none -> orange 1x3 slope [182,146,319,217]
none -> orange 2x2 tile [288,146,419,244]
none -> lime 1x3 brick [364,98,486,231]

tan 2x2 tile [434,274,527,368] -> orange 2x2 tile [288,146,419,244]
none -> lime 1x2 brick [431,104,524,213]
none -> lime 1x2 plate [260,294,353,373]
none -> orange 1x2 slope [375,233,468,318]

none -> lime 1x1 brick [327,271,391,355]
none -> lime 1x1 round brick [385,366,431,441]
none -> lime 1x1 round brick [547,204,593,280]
...
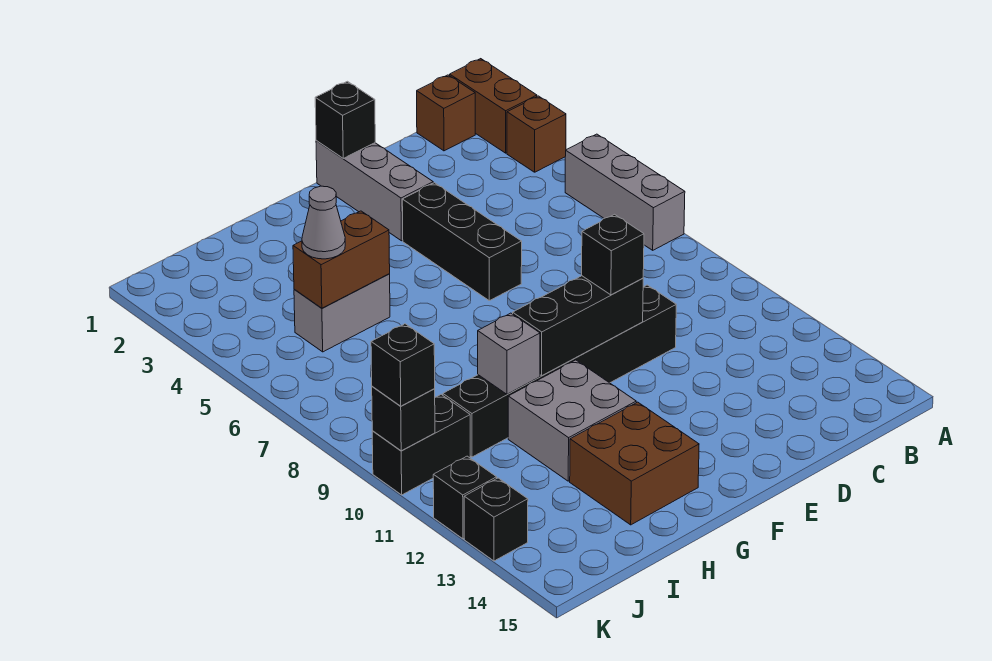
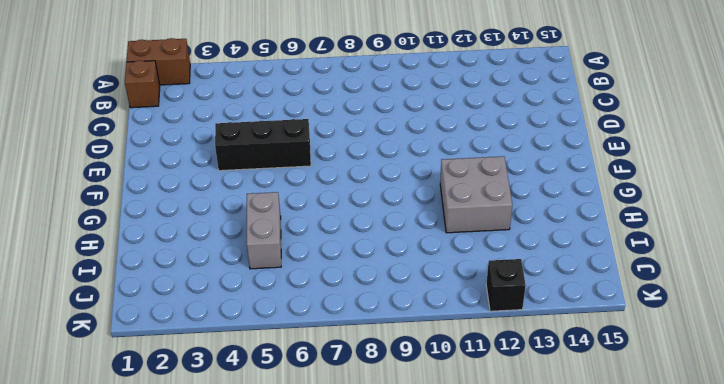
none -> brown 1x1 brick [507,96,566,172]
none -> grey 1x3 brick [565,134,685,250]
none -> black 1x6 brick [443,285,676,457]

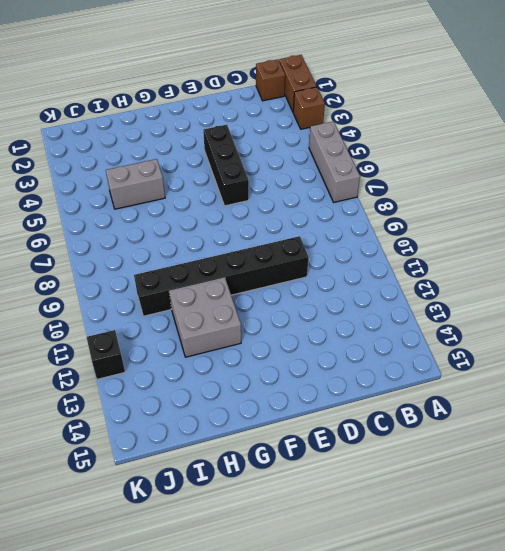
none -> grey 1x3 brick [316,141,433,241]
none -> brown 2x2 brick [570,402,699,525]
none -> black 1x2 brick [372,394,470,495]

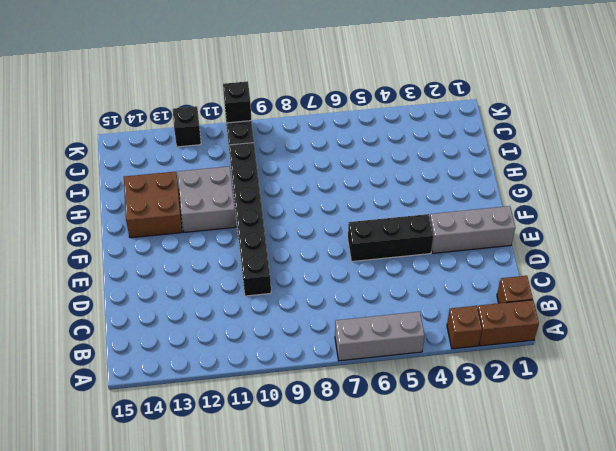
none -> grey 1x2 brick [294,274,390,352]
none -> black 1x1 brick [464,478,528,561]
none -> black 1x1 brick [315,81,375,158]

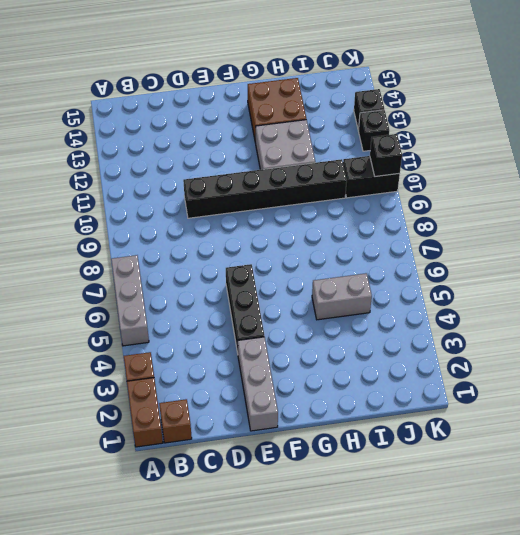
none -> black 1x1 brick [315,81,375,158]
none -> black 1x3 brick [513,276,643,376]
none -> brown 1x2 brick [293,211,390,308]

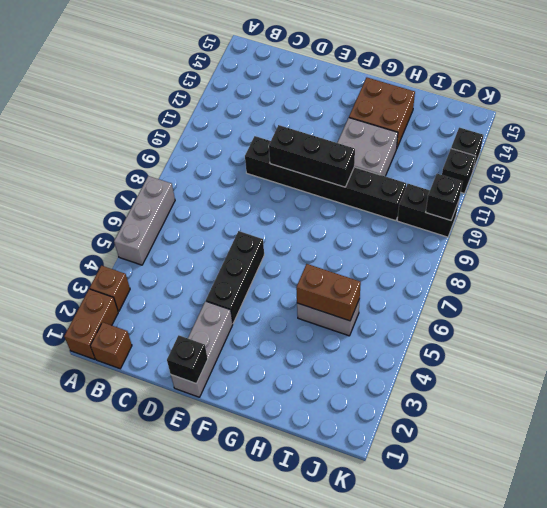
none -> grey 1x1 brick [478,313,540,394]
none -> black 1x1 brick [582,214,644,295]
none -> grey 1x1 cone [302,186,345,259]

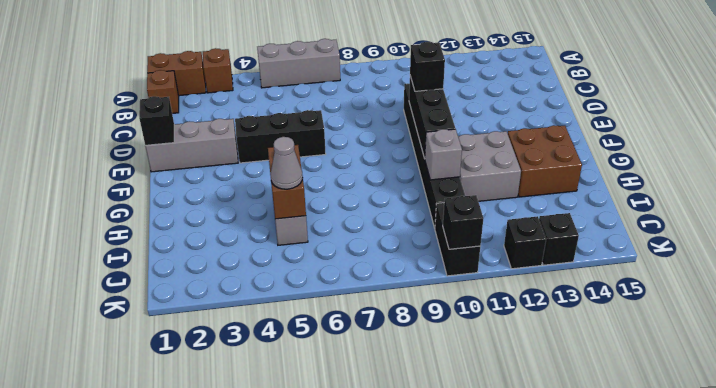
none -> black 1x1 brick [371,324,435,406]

_TASK OBJECTIVE:_ What is asked for is an exact copy of the lines above from the one containing "none -> orange 1x3 slope [182,146,319,217]" through the one containing "none -> lime 1x1 round brick [547,204,593,280]", and only those.

_RESULT FOR THIS TASK:_
none -> orange 1x3 slope [182,146,319,217]
none -> orange 2x2 tile [288,146,419,244]
none -> lime 1x3 brick [364,98,486,231]

tan 2x2 tile [434,274,527,368] -> orange 2x2 tile [288,146,419,244]
none -> lime 1x2 brick [431,104,524,213]
none -> lime 1x2 plate [260,294,353,373]
none -> orange 1x2 slope [375,233,468,318]

none -> lime 1x1 brick [327,271,391,355]
none -> lime 1x1 round brick [385,366,431,441]
none -> lime 1x1 round brick [547,204,593,280]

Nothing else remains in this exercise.